## What the task requires
Go to the line containing "(688, 168) = (483, 156): pink spool -> none" and return it and each line after it exactly, through the end of the data below, and nothing more.

## Material for this exercise

====

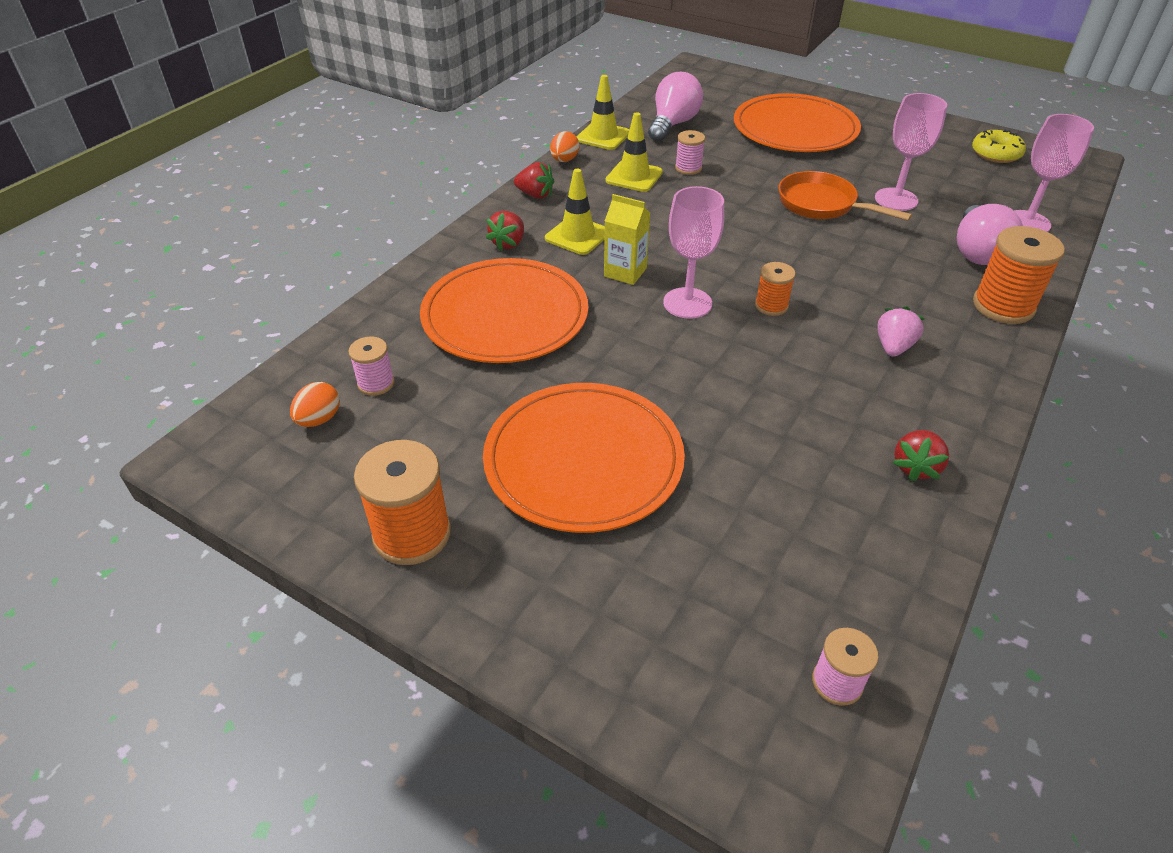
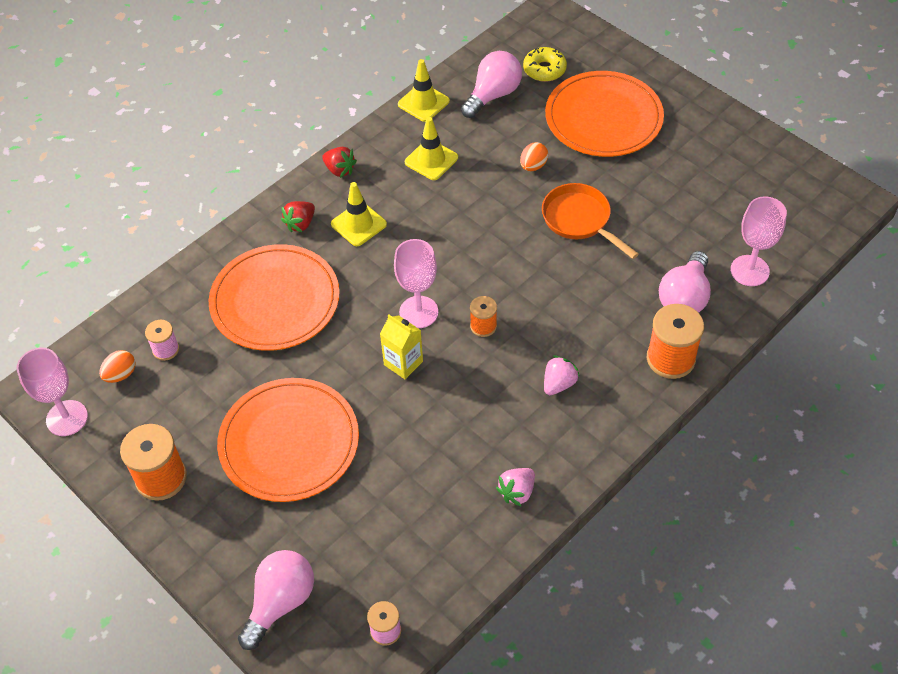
camera: 15 degrees right, 10 degrees up
(564, 160) = (378, 130): orange egg -> orange egg (533, 166)
(625, 272) = (382, 271): yellow carton -> yellow carton (403, 363)
(656, 673) = (280, 602): none -> pink light bulb
(688, 168) = (483, 156): pink spool -> none
(896, 199) = (648, 224): pink goblet -> pink goblet (67, 418)
(915, 467) = (517, 492): red strawberry -> pink strawberry
(995, 154) = (775, 180): yellow donut -> yellow donut (544, 70)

====

## Task result
(688, 168) = (483, 156): pink spool -> none
(896, 199) = (648, 224): pink goblet -> pink goblet (67, 418)
(915, 467) = (517, 492): red strawberry -> pink strawberry
(995, 154) = (775, 180): yellow donut -> yellow donut (544, 70)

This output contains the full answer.